### Task brief:
In the entries that follow, the lines from the one with "none -> brown cone A12 level 1" through the one with "none -> grey brick G1:H2 level 1" are the ones to write out, exactly and with both ends included. Nothing else should appear.

[Before-and-after object lists]
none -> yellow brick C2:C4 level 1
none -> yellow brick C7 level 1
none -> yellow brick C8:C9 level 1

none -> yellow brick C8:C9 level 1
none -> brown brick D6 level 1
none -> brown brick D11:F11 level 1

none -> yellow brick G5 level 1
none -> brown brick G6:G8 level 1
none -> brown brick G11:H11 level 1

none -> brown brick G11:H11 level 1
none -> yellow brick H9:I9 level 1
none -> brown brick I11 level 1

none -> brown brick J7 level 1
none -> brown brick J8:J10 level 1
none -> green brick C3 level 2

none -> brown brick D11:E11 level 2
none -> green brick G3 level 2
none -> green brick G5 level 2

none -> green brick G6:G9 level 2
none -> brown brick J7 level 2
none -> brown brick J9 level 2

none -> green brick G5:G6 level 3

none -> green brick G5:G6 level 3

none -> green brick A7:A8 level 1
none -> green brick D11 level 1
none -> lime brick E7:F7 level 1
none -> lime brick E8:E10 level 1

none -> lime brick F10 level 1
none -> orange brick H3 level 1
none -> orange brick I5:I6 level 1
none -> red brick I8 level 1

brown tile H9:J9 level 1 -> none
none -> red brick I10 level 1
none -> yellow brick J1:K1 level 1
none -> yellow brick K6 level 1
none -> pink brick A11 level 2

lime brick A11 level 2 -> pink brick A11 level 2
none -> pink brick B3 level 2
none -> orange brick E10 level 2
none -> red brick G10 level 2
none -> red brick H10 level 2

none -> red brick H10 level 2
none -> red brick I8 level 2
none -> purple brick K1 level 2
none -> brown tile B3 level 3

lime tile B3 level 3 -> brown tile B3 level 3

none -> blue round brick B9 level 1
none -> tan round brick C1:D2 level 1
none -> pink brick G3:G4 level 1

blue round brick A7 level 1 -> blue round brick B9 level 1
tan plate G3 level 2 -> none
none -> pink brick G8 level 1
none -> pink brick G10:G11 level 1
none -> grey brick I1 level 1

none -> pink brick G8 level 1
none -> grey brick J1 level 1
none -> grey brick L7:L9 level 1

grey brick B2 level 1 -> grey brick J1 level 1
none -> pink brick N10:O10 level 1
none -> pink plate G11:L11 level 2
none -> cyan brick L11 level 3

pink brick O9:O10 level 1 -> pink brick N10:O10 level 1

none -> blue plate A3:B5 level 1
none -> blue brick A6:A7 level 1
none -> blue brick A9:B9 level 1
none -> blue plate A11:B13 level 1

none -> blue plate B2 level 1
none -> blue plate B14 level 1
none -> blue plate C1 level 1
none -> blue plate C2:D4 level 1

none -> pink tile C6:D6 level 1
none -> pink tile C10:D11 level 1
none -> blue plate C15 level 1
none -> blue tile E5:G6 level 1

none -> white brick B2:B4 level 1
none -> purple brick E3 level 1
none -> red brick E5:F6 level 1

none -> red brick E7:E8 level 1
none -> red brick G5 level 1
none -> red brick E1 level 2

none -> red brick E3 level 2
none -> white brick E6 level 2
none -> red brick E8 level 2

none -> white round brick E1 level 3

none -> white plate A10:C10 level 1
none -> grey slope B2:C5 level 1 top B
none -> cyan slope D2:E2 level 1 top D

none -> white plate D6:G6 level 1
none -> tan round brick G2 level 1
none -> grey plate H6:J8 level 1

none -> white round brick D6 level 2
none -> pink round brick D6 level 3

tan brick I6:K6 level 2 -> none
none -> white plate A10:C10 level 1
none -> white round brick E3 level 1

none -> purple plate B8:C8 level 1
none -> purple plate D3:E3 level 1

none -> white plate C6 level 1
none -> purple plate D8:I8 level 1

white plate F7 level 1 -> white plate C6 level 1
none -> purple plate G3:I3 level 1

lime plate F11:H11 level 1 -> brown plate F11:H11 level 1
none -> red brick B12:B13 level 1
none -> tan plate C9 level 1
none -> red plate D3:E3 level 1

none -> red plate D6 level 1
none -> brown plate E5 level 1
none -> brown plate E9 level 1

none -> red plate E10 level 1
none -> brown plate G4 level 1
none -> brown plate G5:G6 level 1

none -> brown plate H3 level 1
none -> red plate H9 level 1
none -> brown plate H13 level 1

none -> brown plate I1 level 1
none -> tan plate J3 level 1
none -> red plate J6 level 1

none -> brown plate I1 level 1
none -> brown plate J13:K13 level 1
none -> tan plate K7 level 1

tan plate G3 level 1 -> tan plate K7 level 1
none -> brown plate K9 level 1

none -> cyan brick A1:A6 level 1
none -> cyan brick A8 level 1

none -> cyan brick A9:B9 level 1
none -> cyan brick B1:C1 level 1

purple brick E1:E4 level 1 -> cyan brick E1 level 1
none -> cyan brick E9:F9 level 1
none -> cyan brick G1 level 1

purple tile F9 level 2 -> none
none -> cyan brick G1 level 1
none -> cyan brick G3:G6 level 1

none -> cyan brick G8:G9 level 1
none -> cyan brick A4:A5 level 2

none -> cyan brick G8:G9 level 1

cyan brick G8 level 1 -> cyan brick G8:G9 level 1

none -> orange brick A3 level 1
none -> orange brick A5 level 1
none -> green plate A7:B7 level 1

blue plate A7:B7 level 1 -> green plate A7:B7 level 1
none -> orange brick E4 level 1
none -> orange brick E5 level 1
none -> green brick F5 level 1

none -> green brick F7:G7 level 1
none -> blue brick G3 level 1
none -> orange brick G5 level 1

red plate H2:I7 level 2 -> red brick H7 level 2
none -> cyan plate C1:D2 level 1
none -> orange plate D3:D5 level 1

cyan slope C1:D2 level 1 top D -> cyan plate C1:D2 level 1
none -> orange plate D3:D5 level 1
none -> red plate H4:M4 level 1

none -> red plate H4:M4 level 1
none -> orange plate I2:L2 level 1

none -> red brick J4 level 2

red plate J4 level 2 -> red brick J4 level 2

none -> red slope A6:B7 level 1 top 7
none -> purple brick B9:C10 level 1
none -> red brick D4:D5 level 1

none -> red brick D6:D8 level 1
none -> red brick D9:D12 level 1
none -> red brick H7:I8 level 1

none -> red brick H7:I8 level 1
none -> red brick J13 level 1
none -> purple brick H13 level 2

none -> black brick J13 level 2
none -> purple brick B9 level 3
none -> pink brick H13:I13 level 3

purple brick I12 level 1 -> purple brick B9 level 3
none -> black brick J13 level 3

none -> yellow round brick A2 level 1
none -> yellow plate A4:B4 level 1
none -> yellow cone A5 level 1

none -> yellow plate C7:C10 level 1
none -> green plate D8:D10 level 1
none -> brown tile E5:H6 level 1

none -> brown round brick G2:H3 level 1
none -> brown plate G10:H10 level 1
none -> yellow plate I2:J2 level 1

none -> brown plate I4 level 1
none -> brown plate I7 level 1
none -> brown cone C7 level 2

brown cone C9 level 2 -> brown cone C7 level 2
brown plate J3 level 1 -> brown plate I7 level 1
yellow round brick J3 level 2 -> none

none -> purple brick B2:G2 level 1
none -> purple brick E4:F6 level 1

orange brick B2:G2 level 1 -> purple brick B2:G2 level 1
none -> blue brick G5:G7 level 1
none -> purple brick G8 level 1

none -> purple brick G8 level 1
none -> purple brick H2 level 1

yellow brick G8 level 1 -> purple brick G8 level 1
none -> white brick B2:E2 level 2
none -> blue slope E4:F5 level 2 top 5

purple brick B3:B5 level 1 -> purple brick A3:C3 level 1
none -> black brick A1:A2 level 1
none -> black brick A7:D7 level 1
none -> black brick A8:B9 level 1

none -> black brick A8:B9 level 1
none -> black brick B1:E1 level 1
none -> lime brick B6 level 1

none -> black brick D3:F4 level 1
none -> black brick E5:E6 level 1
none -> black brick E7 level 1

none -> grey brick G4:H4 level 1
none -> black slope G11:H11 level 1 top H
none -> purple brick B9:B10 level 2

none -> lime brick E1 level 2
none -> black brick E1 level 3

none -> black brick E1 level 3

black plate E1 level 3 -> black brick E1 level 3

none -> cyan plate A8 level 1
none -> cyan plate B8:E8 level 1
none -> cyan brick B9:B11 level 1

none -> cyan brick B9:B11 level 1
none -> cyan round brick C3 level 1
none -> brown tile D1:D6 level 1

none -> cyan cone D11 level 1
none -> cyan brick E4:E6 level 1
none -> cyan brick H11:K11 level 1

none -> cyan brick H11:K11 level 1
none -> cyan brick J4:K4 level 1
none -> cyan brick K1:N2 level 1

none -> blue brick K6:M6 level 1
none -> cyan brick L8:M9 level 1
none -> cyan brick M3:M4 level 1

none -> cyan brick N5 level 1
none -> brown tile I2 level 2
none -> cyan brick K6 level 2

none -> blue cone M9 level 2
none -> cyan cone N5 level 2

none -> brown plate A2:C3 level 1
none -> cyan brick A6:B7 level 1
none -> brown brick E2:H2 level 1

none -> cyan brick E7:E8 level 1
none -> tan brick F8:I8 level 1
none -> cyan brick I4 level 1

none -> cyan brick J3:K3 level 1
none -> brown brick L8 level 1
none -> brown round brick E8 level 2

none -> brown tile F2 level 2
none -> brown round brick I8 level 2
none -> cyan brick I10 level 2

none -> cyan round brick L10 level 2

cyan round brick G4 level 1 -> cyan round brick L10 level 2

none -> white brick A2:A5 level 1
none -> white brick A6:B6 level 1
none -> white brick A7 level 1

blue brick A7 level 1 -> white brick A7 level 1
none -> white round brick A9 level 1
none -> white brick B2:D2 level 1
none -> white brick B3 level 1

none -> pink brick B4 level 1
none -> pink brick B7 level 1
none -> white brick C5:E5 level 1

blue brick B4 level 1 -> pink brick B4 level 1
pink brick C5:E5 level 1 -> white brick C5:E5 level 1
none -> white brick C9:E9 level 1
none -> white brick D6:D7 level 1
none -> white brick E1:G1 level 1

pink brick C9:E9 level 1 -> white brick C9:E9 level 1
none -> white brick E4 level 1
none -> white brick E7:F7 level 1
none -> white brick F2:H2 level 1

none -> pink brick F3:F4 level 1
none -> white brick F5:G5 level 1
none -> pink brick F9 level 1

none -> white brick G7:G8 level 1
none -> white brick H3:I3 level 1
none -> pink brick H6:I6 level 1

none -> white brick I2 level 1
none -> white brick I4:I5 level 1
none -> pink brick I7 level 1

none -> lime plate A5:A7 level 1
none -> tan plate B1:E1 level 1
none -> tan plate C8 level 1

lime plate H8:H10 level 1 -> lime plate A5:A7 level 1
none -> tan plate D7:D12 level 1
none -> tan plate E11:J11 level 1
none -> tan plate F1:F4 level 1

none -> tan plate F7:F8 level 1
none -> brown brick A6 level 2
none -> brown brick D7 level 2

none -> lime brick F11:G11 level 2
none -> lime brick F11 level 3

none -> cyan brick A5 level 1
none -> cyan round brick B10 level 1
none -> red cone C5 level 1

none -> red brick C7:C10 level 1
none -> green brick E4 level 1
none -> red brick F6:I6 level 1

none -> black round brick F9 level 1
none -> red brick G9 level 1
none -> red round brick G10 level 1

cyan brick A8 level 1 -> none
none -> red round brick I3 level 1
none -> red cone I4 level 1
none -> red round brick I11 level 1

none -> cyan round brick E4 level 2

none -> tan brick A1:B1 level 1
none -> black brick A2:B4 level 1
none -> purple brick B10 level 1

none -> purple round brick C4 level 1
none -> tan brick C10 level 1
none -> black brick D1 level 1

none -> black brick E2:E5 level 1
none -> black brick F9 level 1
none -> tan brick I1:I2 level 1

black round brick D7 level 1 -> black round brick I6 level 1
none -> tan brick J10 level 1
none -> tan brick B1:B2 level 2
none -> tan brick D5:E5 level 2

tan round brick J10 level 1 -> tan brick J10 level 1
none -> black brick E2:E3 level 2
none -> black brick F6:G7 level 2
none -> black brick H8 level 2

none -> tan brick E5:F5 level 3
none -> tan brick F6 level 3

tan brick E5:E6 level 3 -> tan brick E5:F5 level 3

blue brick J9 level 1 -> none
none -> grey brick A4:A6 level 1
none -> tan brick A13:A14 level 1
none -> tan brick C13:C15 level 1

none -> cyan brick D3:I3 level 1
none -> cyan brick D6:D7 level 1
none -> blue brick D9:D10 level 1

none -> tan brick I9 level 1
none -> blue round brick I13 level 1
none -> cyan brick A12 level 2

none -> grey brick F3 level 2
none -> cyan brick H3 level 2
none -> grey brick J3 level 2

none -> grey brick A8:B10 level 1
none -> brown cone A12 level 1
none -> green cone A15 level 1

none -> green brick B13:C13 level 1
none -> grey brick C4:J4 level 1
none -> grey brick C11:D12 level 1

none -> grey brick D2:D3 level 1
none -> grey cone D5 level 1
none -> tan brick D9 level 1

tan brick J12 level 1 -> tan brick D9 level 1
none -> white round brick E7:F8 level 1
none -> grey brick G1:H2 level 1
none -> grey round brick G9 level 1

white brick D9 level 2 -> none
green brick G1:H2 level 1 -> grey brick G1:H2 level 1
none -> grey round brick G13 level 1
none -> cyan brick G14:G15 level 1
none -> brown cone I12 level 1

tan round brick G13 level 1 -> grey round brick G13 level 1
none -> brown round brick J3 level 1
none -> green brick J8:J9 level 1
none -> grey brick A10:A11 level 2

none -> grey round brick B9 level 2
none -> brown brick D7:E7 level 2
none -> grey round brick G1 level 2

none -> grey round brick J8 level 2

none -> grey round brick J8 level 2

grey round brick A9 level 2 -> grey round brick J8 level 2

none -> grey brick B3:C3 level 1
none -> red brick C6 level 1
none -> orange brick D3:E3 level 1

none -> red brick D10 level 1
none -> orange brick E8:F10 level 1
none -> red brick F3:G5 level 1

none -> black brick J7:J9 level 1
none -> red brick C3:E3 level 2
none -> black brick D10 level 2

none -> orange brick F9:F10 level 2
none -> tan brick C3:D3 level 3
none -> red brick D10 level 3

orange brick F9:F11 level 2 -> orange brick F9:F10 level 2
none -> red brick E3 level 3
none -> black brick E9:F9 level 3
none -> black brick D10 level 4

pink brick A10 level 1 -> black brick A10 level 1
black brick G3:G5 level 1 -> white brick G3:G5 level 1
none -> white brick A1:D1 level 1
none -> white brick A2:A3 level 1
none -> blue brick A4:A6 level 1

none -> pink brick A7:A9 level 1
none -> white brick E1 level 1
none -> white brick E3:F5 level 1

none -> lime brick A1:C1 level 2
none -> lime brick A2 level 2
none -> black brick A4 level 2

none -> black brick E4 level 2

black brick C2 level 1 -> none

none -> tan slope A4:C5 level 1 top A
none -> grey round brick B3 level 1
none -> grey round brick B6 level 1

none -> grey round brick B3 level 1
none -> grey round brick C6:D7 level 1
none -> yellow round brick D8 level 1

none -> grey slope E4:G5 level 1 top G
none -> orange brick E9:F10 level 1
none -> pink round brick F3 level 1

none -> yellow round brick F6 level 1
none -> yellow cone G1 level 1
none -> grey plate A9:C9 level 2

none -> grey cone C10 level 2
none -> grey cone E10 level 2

### Written response:
none -> brown cone A12 level 1
none -> green cone A15 level 1

none -> green brick B13:C13 level 1
none -> grey brick C4:J4 level 1
none -> grey brick C11:D12 level 1

none -> grey brick D2:D3 level 1
none -> grey cone D5 level 1
none -> tan brick D9 level 1

tan brick J12 level 1 -> tan brick D9 level 1
none -> white round brick E7:F8 level 1
none -> grey brick G1:H2 level 1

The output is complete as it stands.